§ Problem requirements
Your copy should hold every record verbatim and none of the pictures.

§ Exercise data
________________________________________

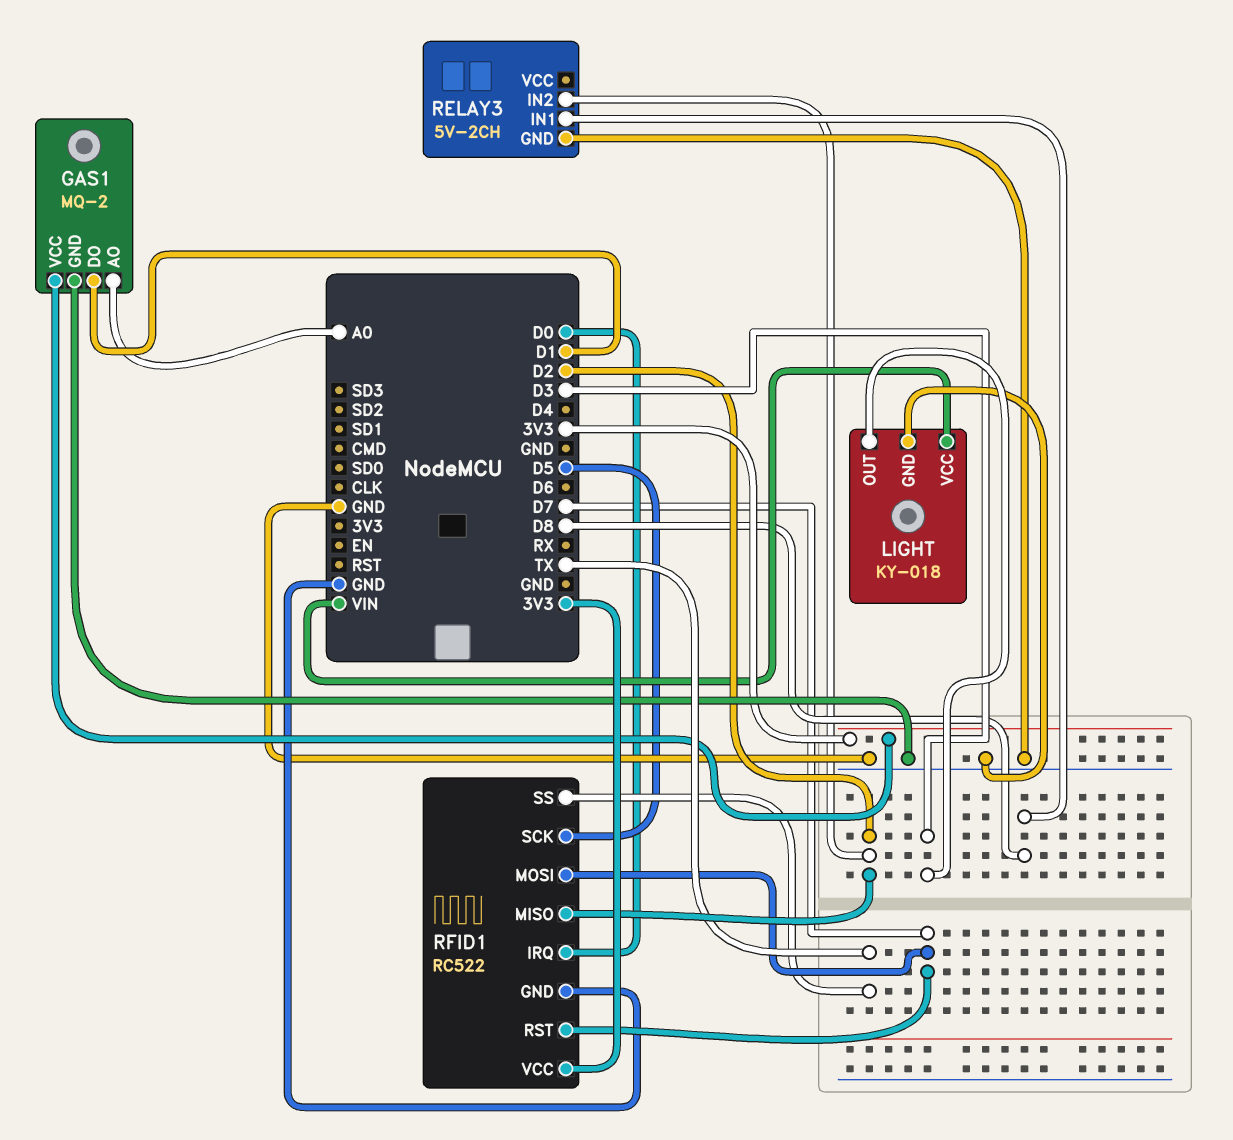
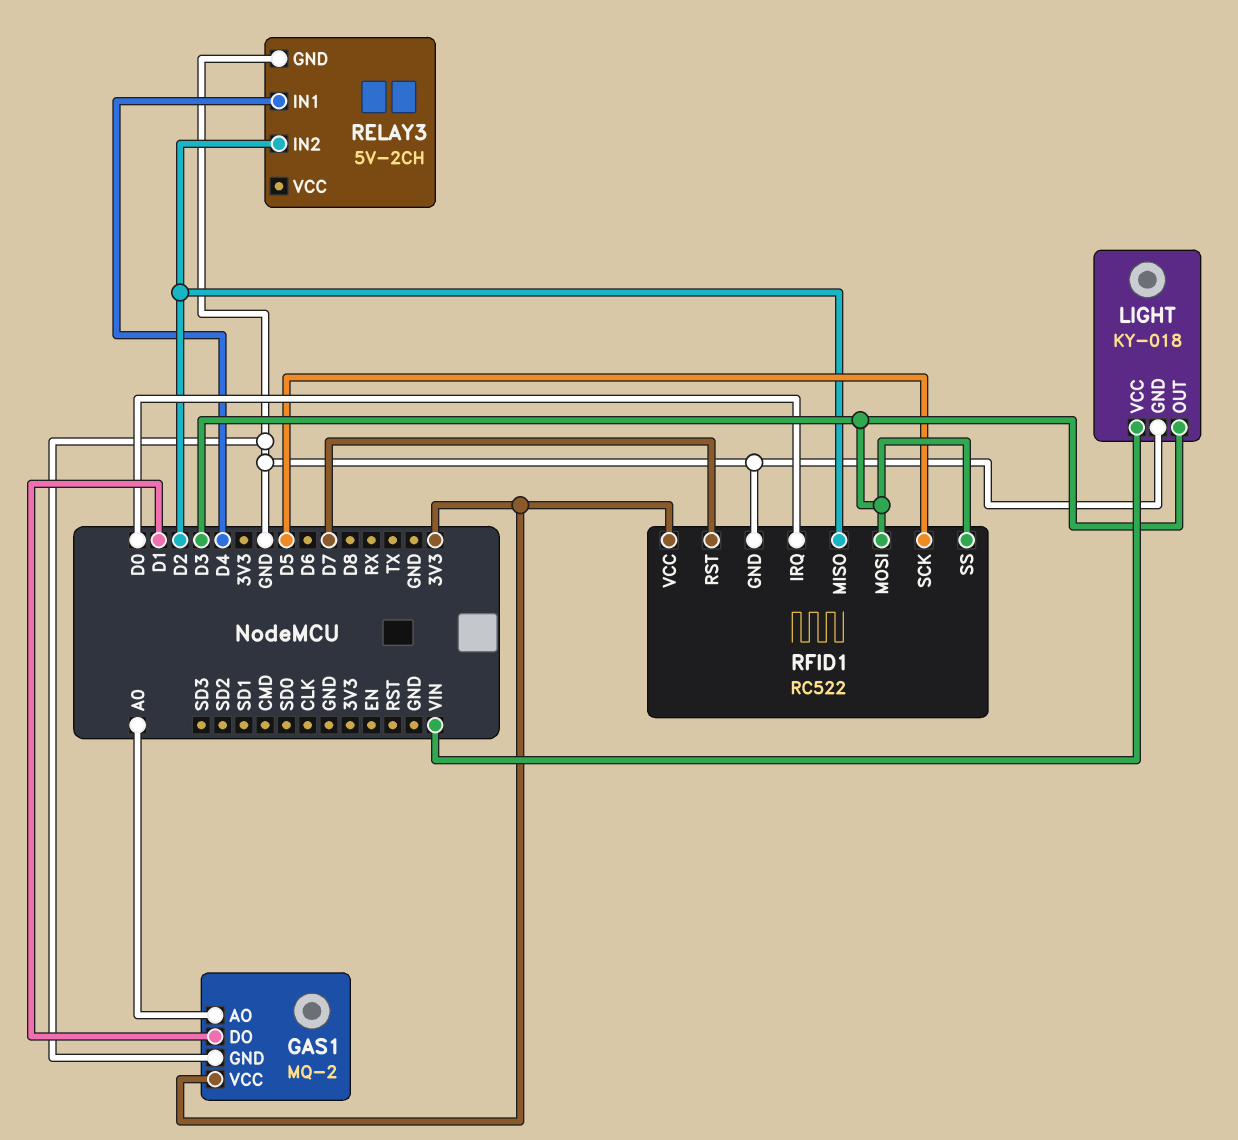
RELAY3 pin IN1: D8 -> D4
RFID1 pin MOSI: D7 -> D3
RFID1 pin SS: TX -> D3

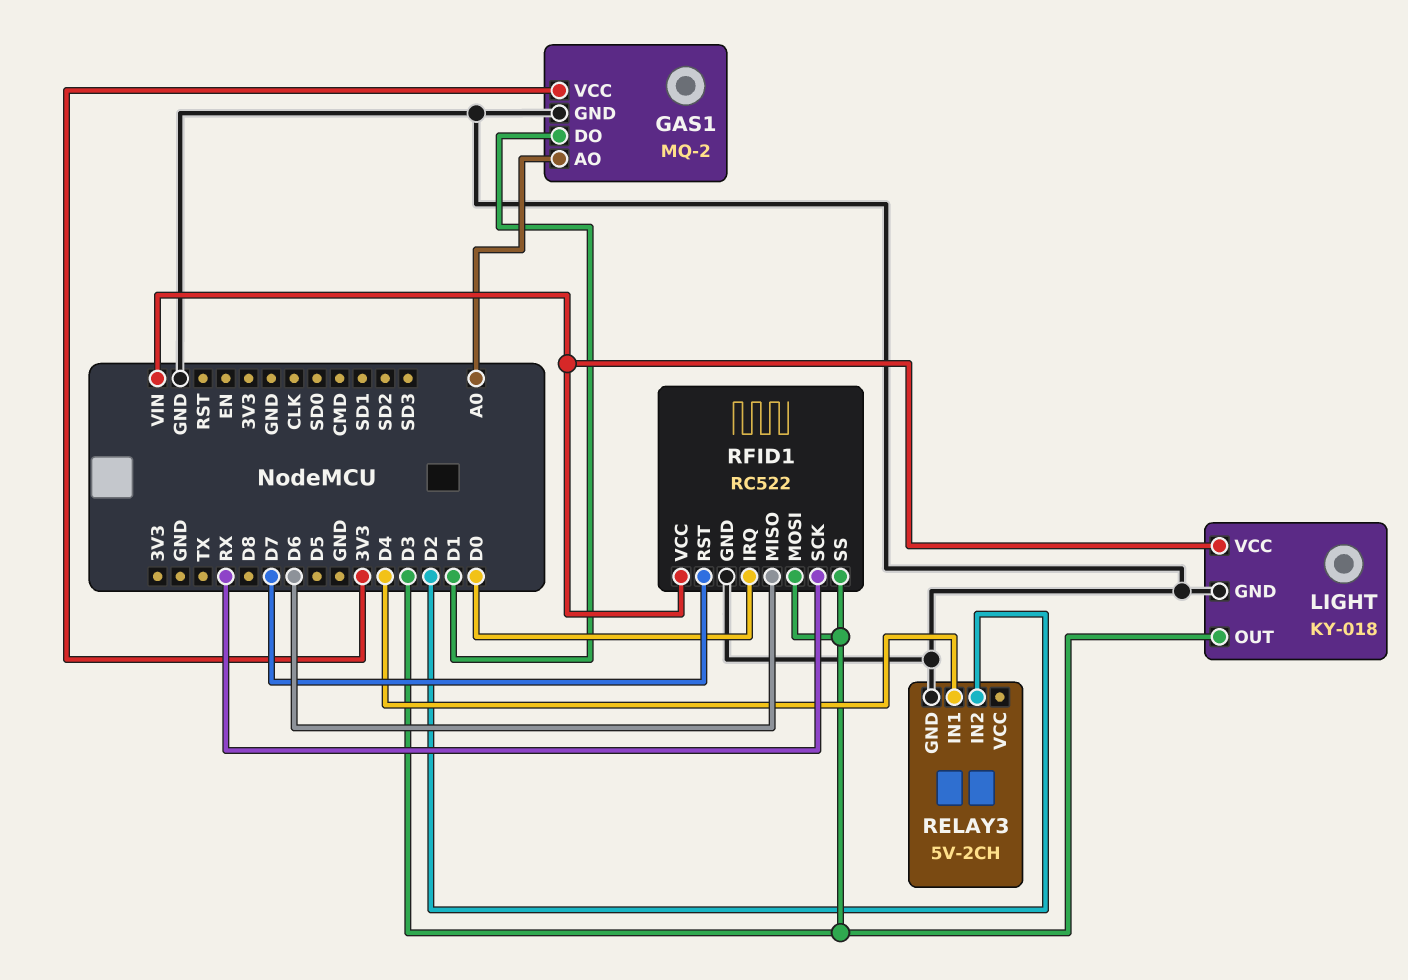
RFID1 pin MISO: D2 -> D6
RFID1 pin SCK: D5 -> RX
RFID1 pin VCC: 3V3 -> VIN

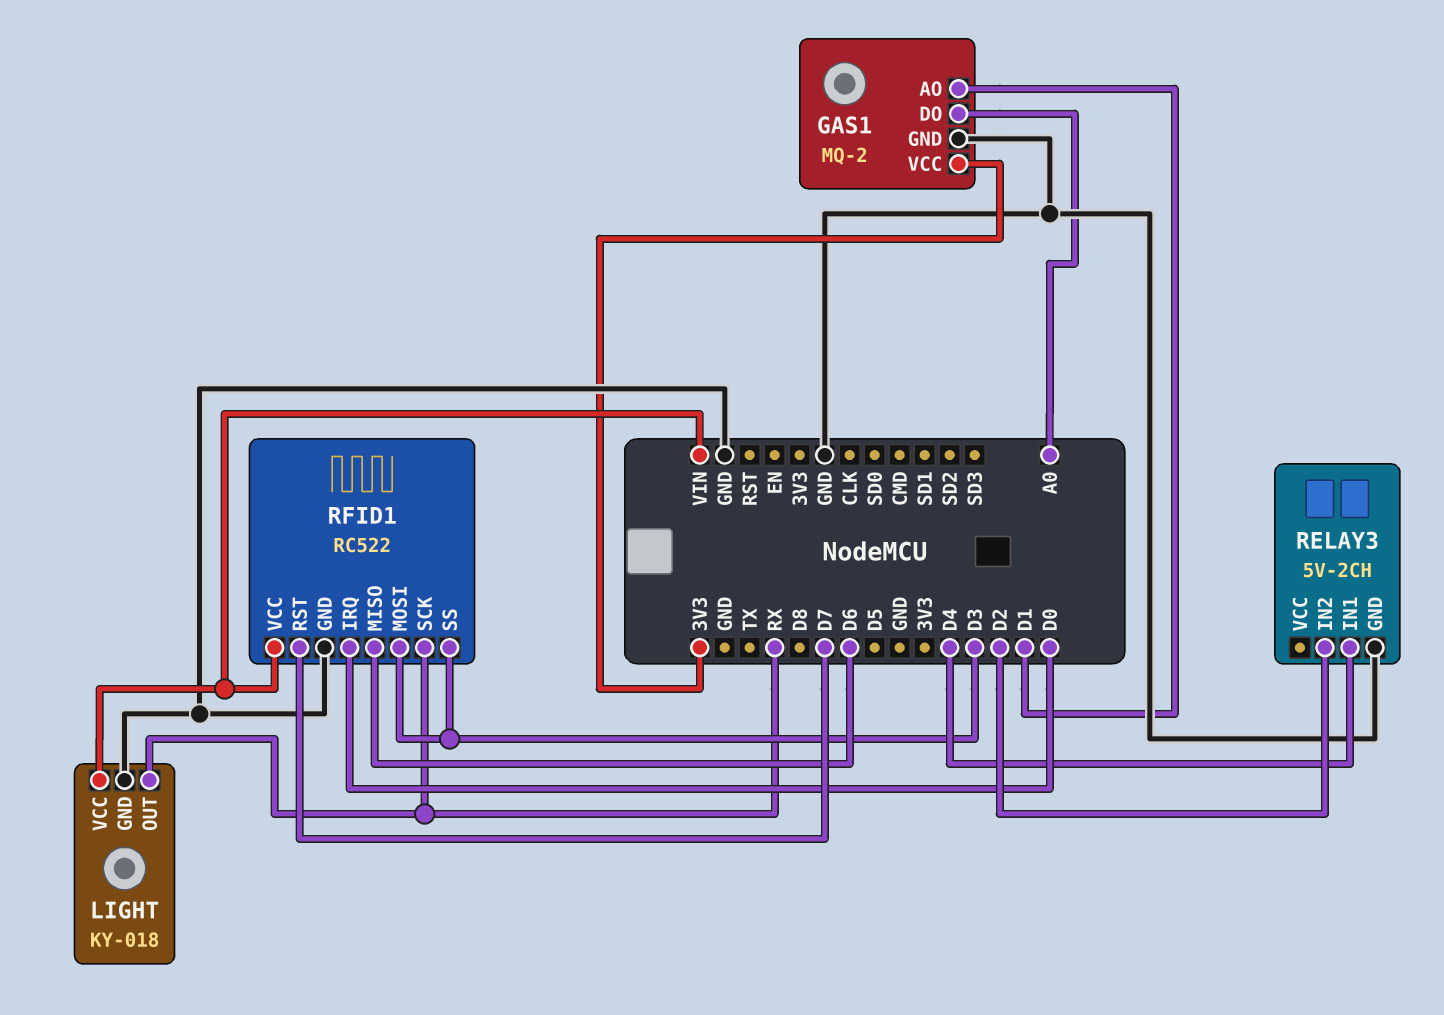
GAS1 pin AO: A0 -> D1
GAS1 pin DO: D1 -> A0
LIGHT pin OUT: D3 -> RX

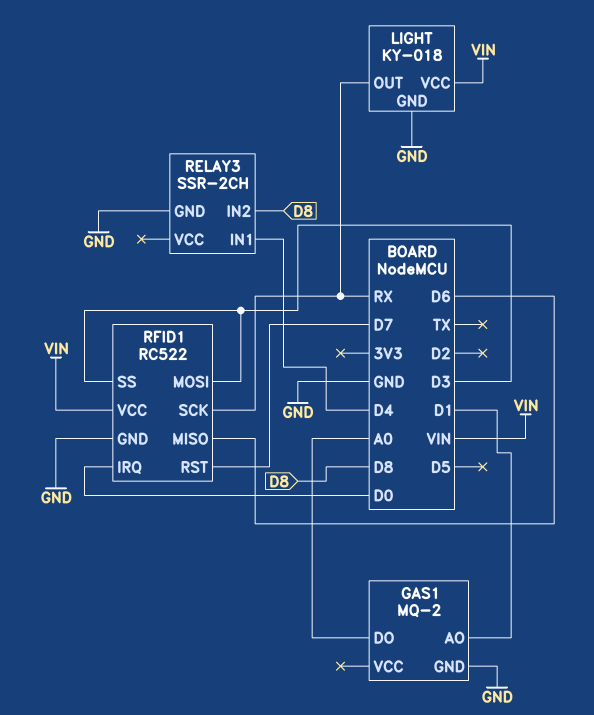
GAS1 pin VCC: 3V3 -> none
RELAY3: 5V-2CH -> SSR-2CH
RELAY3 pin IN2: D2 -> D8

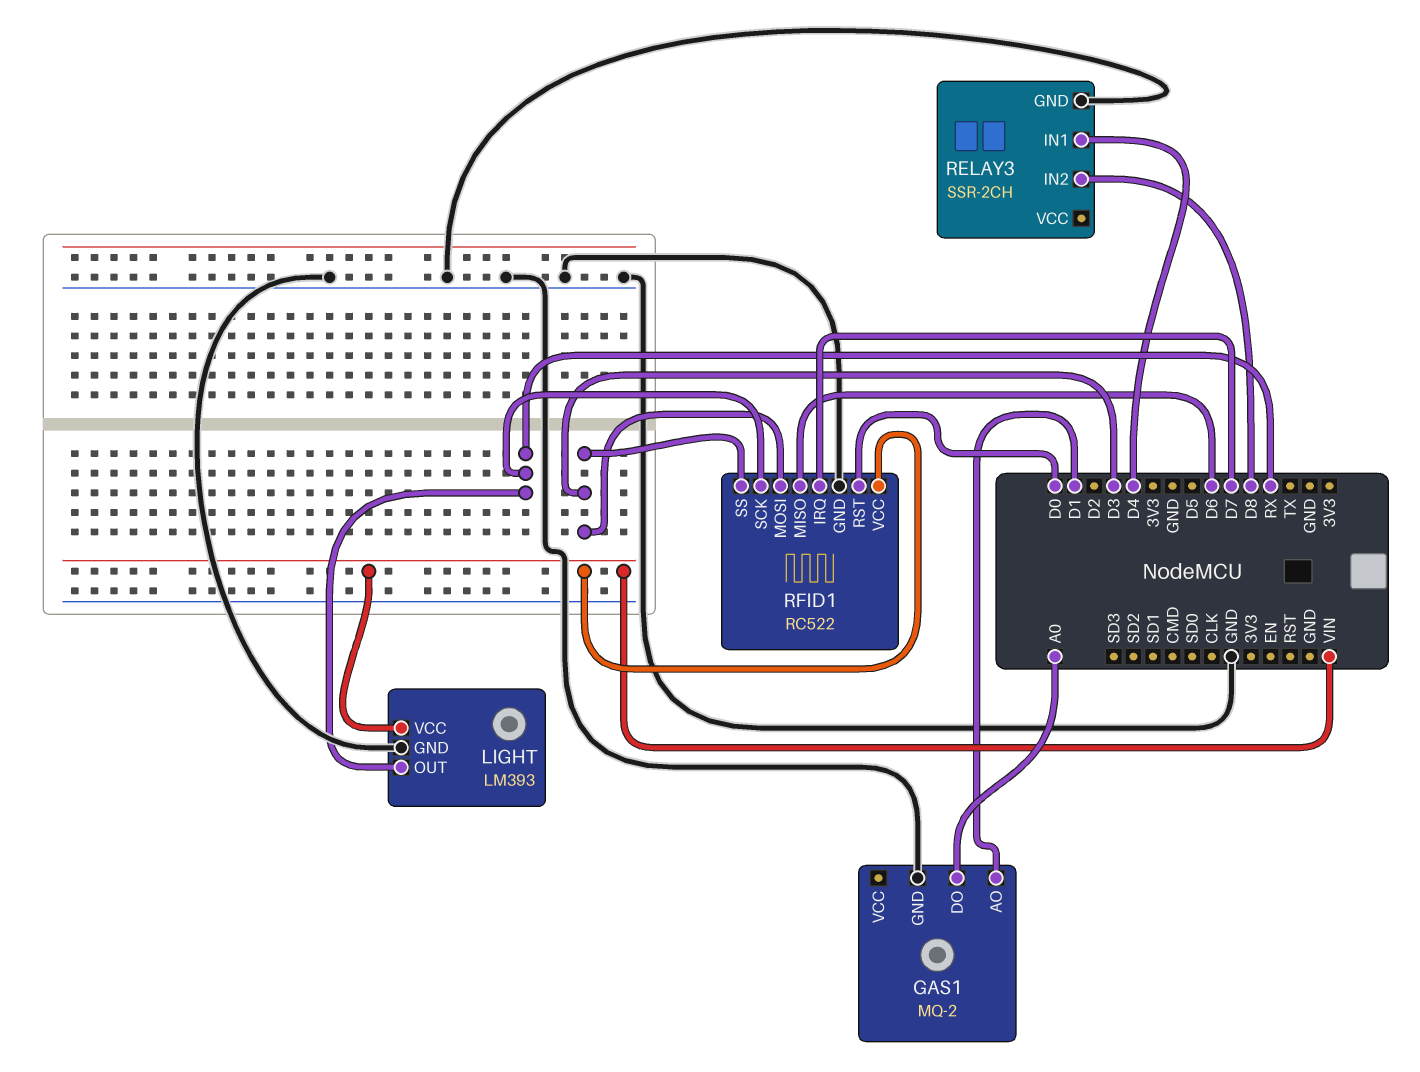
LIGHT: KY-018 -> LM393
RFID1 pin IRQ: D0 -> D7
RFID1 pin RST: D7 -> D0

________________________________________

§ Exercise output
RELAY3 pin IN1: D8 -> D4
RFID1 pin MOSI: D7 -> D3
RFID1 pin SS: TX -> D3

RFID1 pin MISO: D2 -> D6
RFID1 pin SCK: D5 -> RX
RFID1 pin VCC: 3V3 -> VIN

GAS1 pin AO: A0 -> D1
GAS1 pin DO: D1 -> A0
LIGHT pin OUT: D3 -> RX

GAS1 pin VCC: 3V3 -> none
RELAY3: 5V-2CH -> SSR-2CH
RELAY3 pin IN2: D2 -> D8

LIGHT: KY-018 -> LM393
RFID1 pin IRQ: D0 -> D7
RFID1 pin RST: D7 -> D0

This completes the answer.